[Opening Source material section]
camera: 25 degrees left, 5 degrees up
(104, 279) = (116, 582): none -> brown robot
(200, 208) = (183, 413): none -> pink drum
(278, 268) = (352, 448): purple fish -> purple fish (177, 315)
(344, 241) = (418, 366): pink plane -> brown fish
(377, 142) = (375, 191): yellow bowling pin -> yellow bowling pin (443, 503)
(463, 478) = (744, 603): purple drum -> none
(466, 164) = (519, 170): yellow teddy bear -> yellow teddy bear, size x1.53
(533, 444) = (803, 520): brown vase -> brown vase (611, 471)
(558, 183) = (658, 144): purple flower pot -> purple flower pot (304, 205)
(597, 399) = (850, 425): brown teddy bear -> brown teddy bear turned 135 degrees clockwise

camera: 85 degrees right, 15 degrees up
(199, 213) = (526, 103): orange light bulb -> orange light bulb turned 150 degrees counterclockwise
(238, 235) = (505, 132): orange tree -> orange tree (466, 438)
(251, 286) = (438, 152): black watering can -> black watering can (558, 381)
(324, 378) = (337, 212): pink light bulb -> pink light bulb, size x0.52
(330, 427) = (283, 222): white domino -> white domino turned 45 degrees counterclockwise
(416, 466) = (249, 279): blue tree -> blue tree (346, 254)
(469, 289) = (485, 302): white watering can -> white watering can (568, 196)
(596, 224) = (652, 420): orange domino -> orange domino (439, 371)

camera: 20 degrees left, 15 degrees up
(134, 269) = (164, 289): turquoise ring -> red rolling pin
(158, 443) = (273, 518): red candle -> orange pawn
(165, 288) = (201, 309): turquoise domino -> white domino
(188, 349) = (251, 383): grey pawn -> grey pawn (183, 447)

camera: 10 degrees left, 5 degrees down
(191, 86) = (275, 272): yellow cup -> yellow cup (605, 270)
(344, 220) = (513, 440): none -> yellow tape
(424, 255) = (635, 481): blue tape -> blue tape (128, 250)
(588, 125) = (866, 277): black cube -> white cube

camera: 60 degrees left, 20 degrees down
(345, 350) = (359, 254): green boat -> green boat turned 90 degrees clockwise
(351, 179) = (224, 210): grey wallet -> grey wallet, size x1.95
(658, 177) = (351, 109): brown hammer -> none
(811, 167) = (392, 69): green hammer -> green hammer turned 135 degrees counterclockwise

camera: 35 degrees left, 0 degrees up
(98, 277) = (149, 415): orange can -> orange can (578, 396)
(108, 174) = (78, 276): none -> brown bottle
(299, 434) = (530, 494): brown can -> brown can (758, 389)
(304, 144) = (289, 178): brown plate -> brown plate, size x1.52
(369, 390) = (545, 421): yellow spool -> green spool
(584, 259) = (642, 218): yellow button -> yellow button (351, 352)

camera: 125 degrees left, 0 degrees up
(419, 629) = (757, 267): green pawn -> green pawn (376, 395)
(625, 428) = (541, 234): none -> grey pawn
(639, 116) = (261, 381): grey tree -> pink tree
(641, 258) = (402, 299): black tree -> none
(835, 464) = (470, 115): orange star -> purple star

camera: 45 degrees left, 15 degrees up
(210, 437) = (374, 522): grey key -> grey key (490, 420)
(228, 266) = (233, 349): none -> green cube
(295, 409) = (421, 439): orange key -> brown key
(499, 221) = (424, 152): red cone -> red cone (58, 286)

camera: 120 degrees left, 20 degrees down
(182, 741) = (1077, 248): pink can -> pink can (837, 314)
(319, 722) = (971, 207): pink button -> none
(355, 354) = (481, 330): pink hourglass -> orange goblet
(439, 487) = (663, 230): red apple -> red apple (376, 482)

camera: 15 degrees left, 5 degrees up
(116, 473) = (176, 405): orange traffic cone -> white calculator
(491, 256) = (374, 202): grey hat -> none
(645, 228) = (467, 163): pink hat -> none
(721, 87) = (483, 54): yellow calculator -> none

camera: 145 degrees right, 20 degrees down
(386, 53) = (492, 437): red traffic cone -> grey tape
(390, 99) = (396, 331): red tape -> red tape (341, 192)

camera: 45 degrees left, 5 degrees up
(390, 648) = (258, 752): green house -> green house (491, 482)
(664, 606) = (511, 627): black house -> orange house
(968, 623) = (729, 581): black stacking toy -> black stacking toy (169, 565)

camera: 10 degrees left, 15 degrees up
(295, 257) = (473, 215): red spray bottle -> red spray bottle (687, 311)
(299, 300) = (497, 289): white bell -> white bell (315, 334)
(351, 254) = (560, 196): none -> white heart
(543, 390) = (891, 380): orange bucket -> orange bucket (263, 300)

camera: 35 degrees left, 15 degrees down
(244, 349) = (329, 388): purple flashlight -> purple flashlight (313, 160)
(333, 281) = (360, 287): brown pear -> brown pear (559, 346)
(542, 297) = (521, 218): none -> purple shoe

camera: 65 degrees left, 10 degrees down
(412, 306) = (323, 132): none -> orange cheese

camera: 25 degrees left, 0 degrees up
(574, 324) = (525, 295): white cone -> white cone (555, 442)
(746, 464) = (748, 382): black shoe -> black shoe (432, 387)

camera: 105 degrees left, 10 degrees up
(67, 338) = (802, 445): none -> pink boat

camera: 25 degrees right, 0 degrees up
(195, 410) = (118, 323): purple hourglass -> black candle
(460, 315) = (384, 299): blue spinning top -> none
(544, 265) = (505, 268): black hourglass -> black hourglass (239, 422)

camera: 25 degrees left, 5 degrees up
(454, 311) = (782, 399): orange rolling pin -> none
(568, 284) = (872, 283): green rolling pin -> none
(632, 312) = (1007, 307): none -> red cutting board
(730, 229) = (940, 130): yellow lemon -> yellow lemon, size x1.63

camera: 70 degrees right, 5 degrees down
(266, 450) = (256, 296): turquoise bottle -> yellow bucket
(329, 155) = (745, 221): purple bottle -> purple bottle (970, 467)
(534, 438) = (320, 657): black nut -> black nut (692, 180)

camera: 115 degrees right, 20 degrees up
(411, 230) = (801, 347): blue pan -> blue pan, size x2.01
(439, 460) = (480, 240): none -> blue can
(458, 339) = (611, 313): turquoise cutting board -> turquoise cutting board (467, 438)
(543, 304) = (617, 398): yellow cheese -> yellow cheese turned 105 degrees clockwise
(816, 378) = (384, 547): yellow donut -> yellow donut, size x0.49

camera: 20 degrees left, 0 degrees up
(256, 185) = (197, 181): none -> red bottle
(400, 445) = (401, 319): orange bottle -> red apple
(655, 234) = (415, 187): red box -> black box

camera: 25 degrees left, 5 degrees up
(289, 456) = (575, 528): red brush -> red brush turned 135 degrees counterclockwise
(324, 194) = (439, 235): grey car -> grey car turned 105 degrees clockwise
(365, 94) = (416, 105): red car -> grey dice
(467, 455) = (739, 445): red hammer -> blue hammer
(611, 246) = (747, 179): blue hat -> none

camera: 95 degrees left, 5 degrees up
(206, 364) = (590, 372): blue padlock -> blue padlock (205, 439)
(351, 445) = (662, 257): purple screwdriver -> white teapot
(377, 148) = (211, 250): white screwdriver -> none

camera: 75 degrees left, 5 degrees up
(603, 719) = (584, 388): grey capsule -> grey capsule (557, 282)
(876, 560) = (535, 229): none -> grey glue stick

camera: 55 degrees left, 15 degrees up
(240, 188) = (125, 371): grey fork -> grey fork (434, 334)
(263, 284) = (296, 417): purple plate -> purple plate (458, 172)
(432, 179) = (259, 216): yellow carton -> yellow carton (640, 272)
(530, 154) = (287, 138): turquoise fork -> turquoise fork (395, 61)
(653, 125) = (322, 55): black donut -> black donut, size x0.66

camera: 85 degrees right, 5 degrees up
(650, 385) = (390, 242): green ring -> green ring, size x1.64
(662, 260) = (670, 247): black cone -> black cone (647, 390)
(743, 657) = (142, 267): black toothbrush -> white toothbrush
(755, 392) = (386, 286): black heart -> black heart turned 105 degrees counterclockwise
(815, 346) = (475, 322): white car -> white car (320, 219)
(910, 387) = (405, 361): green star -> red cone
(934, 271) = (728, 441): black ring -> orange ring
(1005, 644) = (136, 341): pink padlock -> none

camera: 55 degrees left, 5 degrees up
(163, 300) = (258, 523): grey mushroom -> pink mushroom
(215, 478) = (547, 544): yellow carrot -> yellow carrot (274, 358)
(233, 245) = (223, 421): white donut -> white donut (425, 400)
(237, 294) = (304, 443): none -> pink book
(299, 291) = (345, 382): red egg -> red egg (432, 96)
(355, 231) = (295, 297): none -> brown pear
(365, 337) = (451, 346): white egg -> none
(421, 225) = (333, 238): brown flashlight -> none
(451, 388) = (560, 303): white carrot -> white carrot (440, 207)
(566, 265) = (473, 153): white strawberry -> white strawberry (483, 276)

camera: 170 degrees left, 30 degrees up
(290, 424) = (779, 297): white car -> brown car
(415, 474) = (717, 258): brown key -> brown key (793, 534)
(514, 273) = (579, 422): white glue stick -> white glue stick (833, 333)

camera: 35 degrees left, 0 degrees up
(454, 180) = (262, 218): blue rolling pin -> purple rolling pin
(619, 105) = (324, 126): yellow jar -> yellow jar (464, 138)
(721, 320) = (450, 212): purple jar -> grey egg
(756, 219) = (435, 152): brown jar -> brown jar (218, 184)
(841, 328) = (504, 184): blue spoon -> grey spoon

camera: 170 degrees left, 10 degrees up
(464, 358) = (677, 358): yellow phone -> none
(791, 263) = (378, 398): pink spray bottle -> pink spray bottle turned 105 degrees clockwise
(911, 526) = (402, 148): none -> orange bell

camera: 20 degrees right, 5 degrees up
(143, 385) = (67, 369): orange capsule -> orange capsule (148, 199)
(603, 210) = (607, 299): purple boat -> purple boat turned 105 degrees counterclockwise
[Closing Source material section]
**Task brief**
What you give back should be exactly the lines of the data above from the line with "(658, 177) = (351, 109): brown hammer -> none" through the line with "camera: 35 degrees left, 15 degrees down", both of those included, and nothing more.

**Output**
(658, 177) = (351, 109): brown hammer -> none
(811, 167) = (392, 69): green hammer -> green hammer turned 135 degrees counterclockwise

camera: 35 degrees left, 0 degrees up
(98, 277) = (149, 415): orange can -> orange can (578, 396)
(108, 174) = (78, 276): none -> brown bottle
(299, 434) = (530, 494): brown can -> brown can (758, 389)
(304, 144) = (289, 178): brown plate -> brown plate, size x1.52
(369, 390) = (545, 421): yellow spool -> green spool
(584, 259) = (642, 218): yellow button -> yellow button (351, 352)

camera: 125 degrees left, 0 degrees up
(419, 629) = (757, 267): green pawn -> green pawn (376, 395)
(625, 428) = (541, 234): none -> grey pawn
(639, 116) = (261, 381): grey tree -> pink tree
(641, 258) = (402, 299): black tree -> none
(835, 464) = (470, 115): orange star -> purple star

camera: 45 degrees left, 15 degrees up
(210, 437) = (374, 522): grey key -> grey key (490, 420)
(228, 266) = (233, 349): none -> green cube
(295, 409) = (421, 439): orange key -> brown key
(499, 221) = (424, 152): red cone -> red cone (58, 286)

camera: 120 degrees left, 20 degrees down
(182, 741) = (1077, 248): pink can -> pink can (837, 314)
(319, 722) = (971, 207): pink button -> none
(355, 354) = (481, 330): pink hourglass -> orange goblet
(439, 487) = (663, 230): red apple -> red apple (376, 482)

camera: 15 degrees left, 5 degrees up
(116, 473) = (176, 405): orange traffic cone -> white calculator
(491, 256) = (374, 202): grey hat -> none
(645, 228) = (467, 163): pink hat -> none
(721, 87) = (483, 54): yellow calculator -> none

camera: 145 degrees right, 20 degrees down
(386, 53) = (492, 437): red traffic cone -> grey tape
(390, 99) = (396, 331): red tape -> red tape (341, 192)

camera: 45 degrees left, 5 degrees up
(390, 648) = (258, 752): green house -> green house (491, 482)
(664, 606) = (511, 627): black house -> orange house
(968, 623) = (729, 581): black stacking toy -> black stacking toy (169, 565)

camera: 10 degrees left, 15 degrees up
(295, 257) = (473, 215): red spray bottle -> red spray bottle (687, 311)
(299, 300) = (497, 289): white bell -> white bell (315, 334)
(351, 254) = (560, 196): none -> white heart
(543, 390) = (891, 380): orange bucket -> orange bucket (263, 300)

camera: 35 degrees left, 15 degrees down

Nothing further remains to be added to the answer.